YOUR OBJECTIVE
No pictures go in the copy; everything else in the records below must be output exactly.

EXTRACTED RECORDS

◆ ◆ ◆ ◆

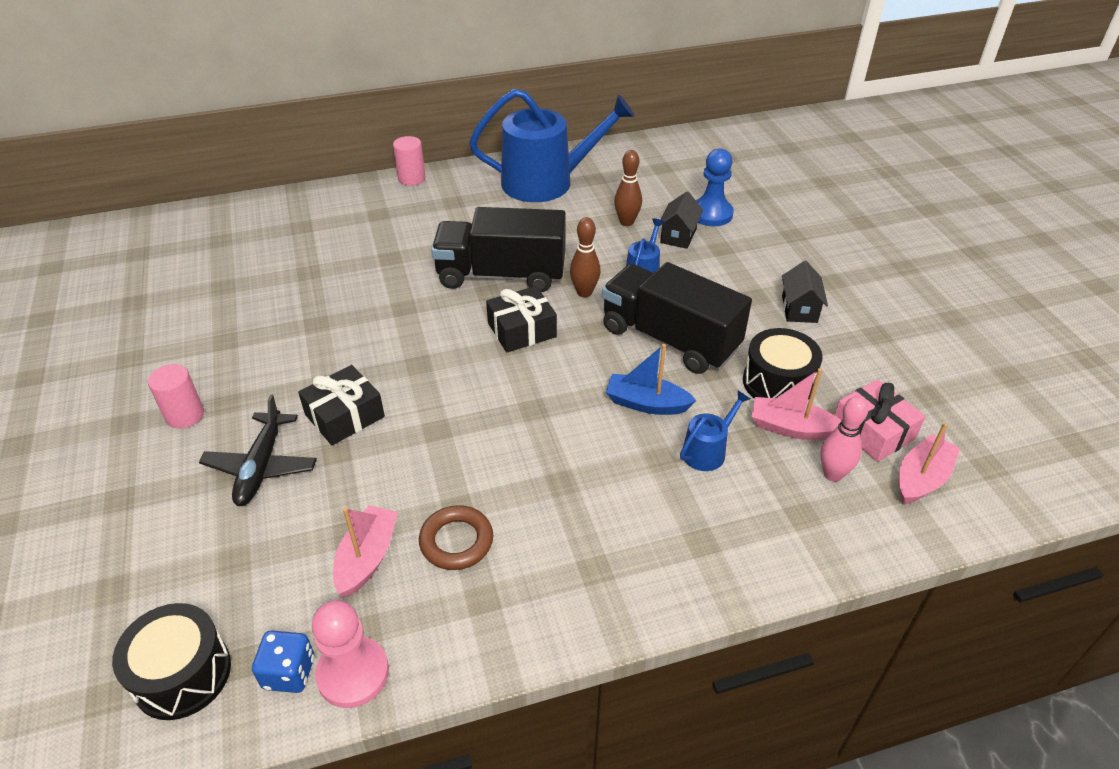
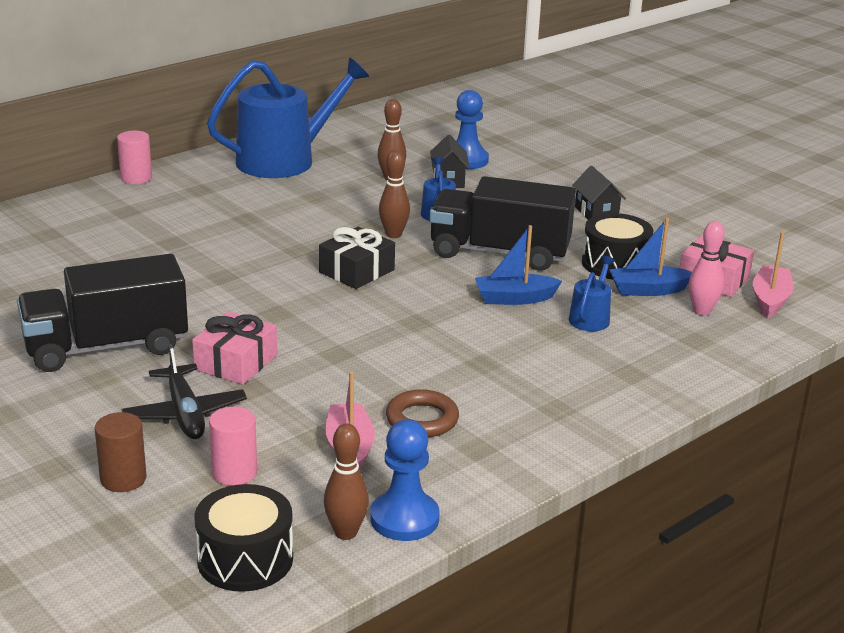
camera: 25 degrees left, 15 degrees down
(159, 532) = (123, 479): none -> brown cylinder
(185, 415) = (63, 396): pink cylinder -> pink cylinder (234, 472)
(289, 672) = (346, 533): blue dice -> brown bowling pin
(344, 416) = (236, 362): black gift -> pink gift
(353, 673) = (404, 518): pink pawn -> blue pawn
(501, 275) = (301, 236): black truck -> black truck (106, 347)
(791, 428) = (647, 290): pink boat -> blue boat

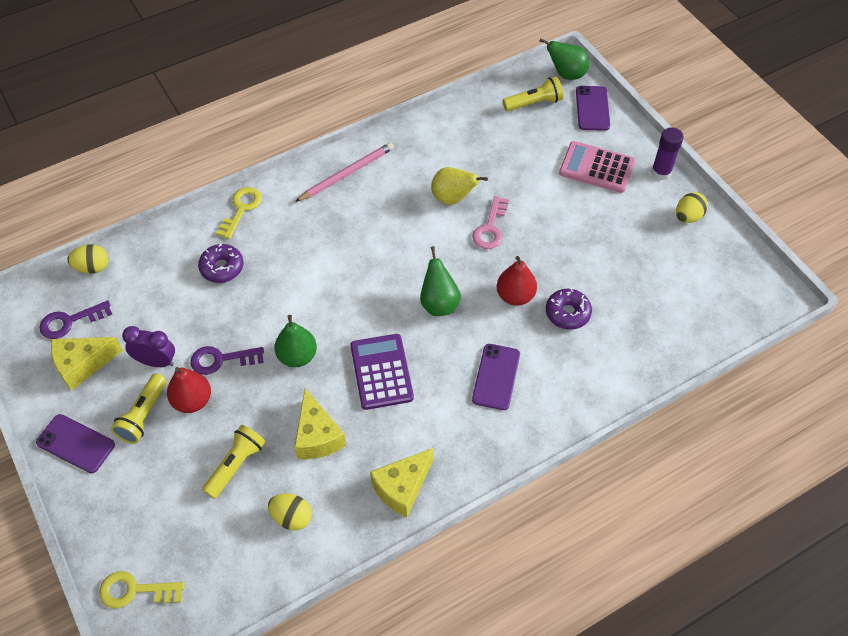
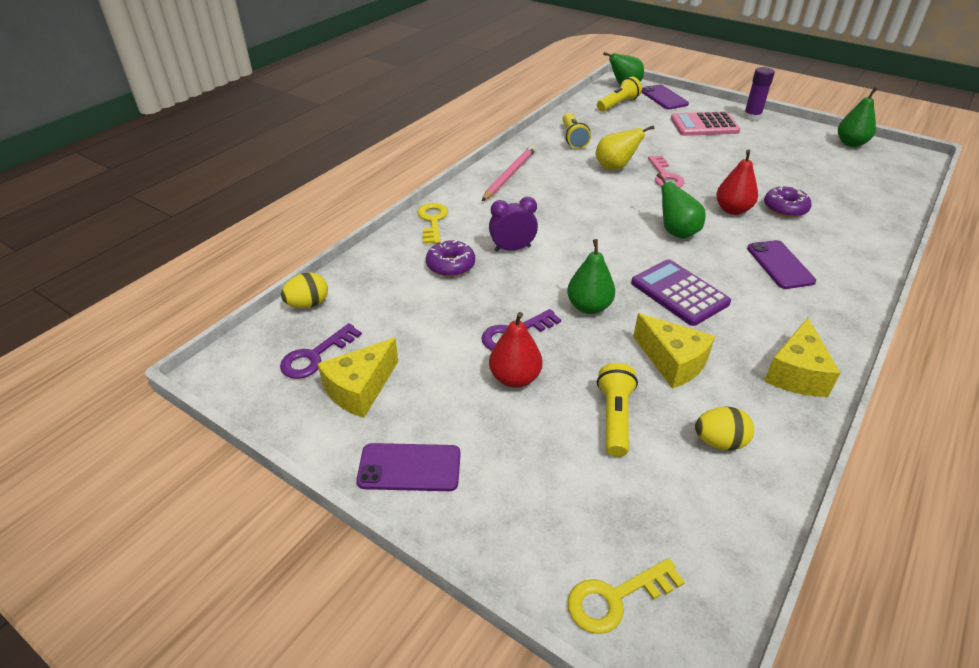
camera: 25 degrees left, 15 degrees down
(143, 415) = (470, 410): yellow flashlight -> yellow flashlight (573, 138)
(156, 362) = (445, 358): purple clock -> purple clock (512, 249)
(688, 217) = (800, 134): yellow egg -> none
(729, 250) = (851, 143): none -> green pear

◆ ◆ ◆ ◆

RESPONSE
camera: 25 degrees left, 15 degrees down
(159, 532) = (123, 479): none -> brown cylinder
(185, 415) = (63, 396): pink cylinder -> pink cylinder (234, 472)
(289, 672) = (346, 533): blue dice -> brown bowling pin
(344, 416) = (236, 362): black gift -> pink gift
(353, 673) = (404, 518): pink pawn -> blue pawn
(501, 275) = (301, 236): black truck -> black truck (106, 347)
(791, 428) = (647, 290): pink boat -> blue boat

camera: 25 degrees left, 15 degrees down
(143, 415) = (470, 410): yellow flashlight -> yellow flashlight (573, 138)
(156, 362) = (445, 358): purple clock -> purple clock (512, 249)
(688, 217) = (800, 134): yellow egg -> none
(729, 250) = (851, 143): none -> green pear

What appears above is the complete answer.